Goal of the exercise. Transcribe exactly the entries from the "brown rectangle: (703, 174)" line to the end, both included, minus pictures.

(Dataset excerpts)
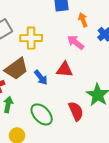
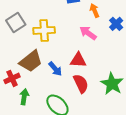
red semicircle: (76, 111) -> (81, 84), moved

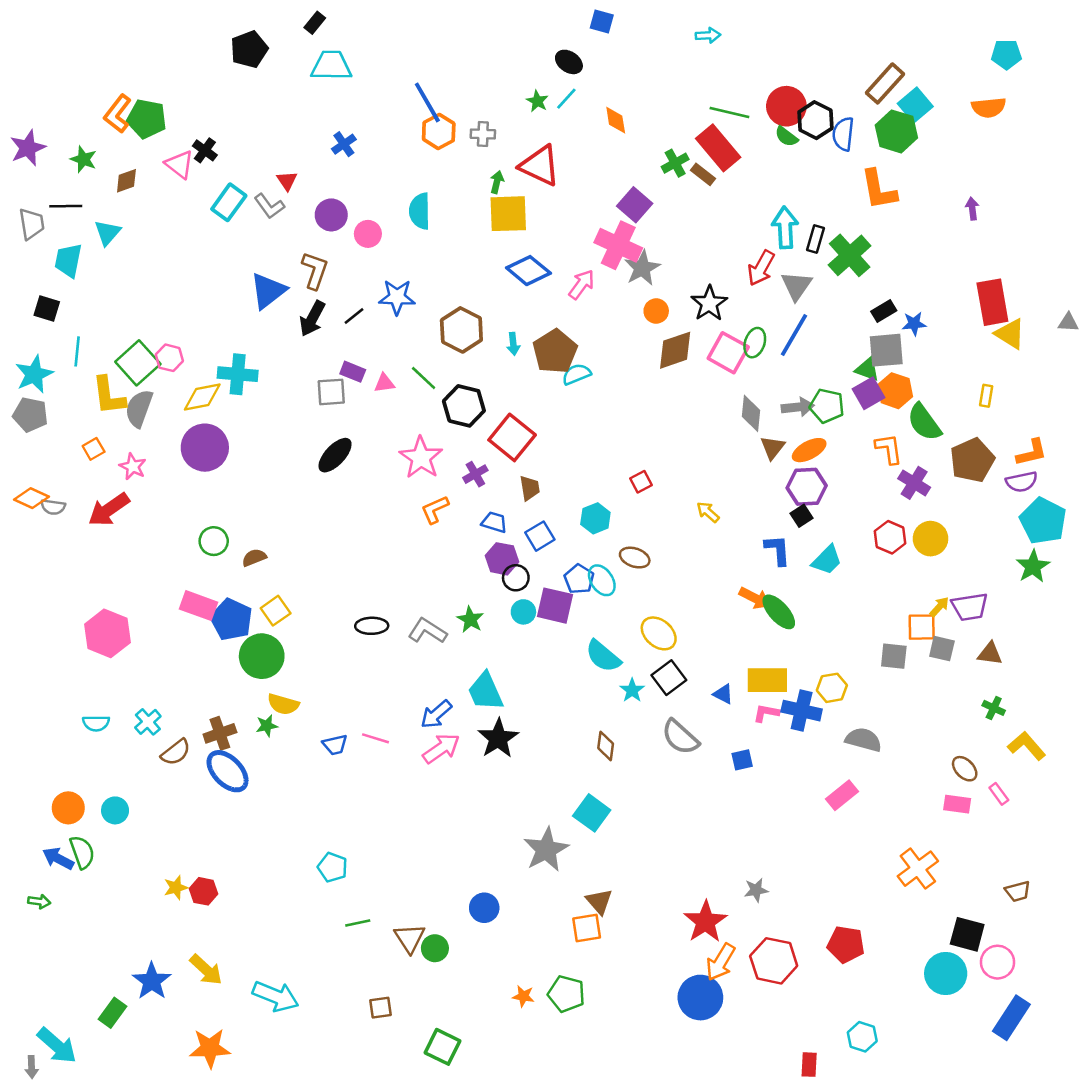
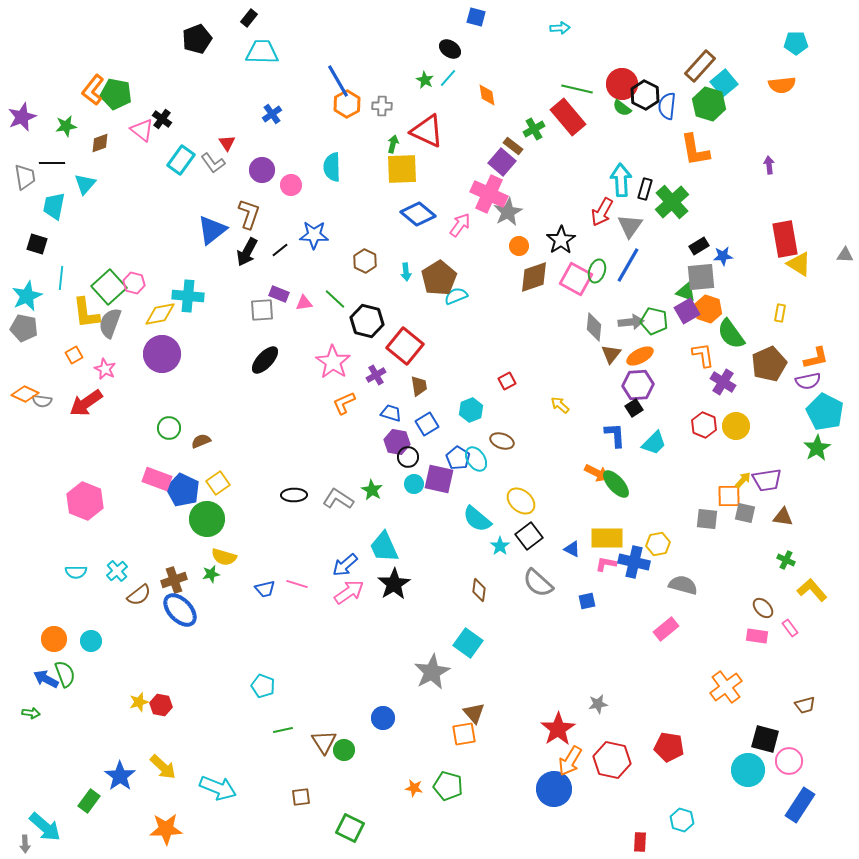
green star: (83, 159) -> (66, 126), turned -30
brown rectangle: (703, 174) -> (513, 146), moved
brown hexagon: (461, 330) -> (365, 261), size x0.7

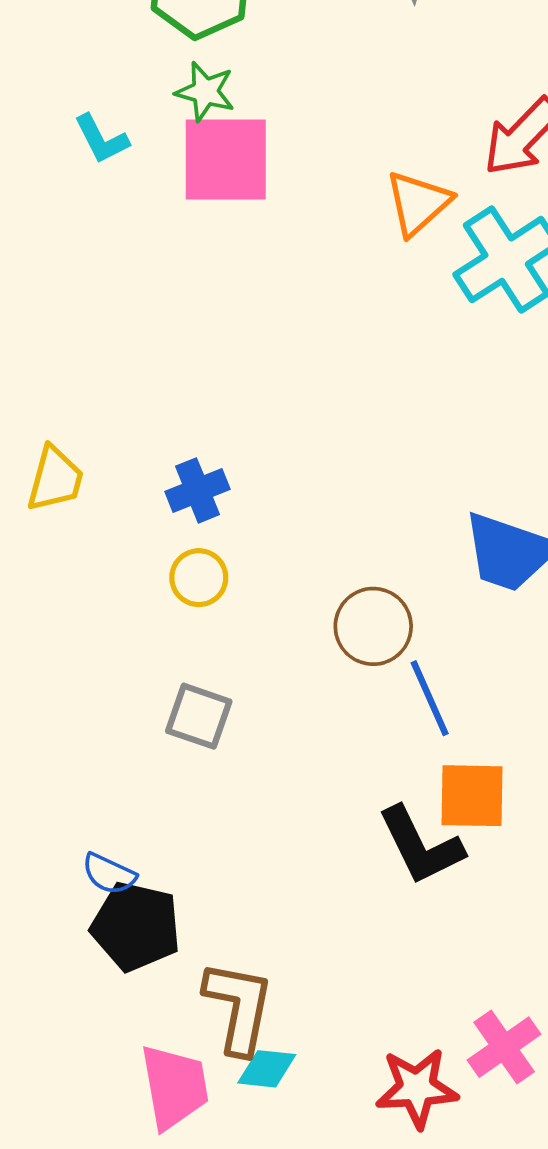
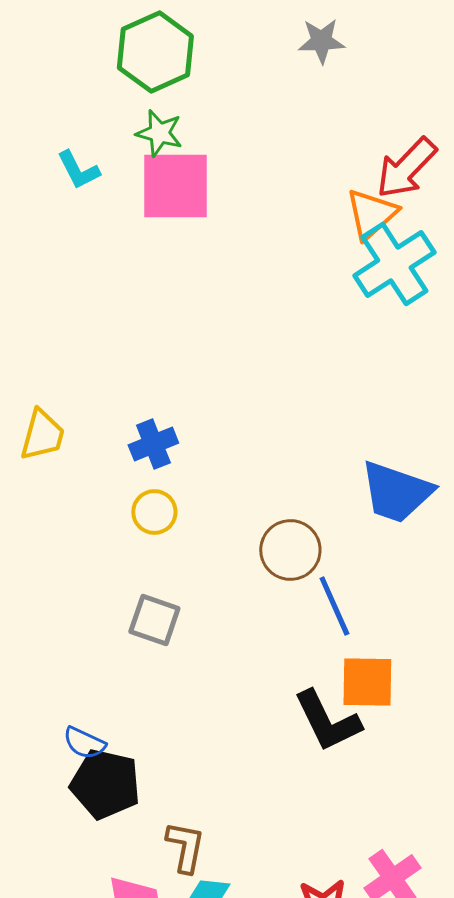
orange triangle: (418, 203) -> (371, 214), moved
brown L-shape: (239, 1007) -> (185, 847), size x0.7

Reply to the exercise.
brown rectangle: (703, 174) -> (513, 146), moved
brown hexagon: (461, 330) -> (365, 261), size x0.7

orange triangle: (418, 203) -> (371, 214), moved
brown L-shape: (239, 1007) -> (185, 847), size x0.7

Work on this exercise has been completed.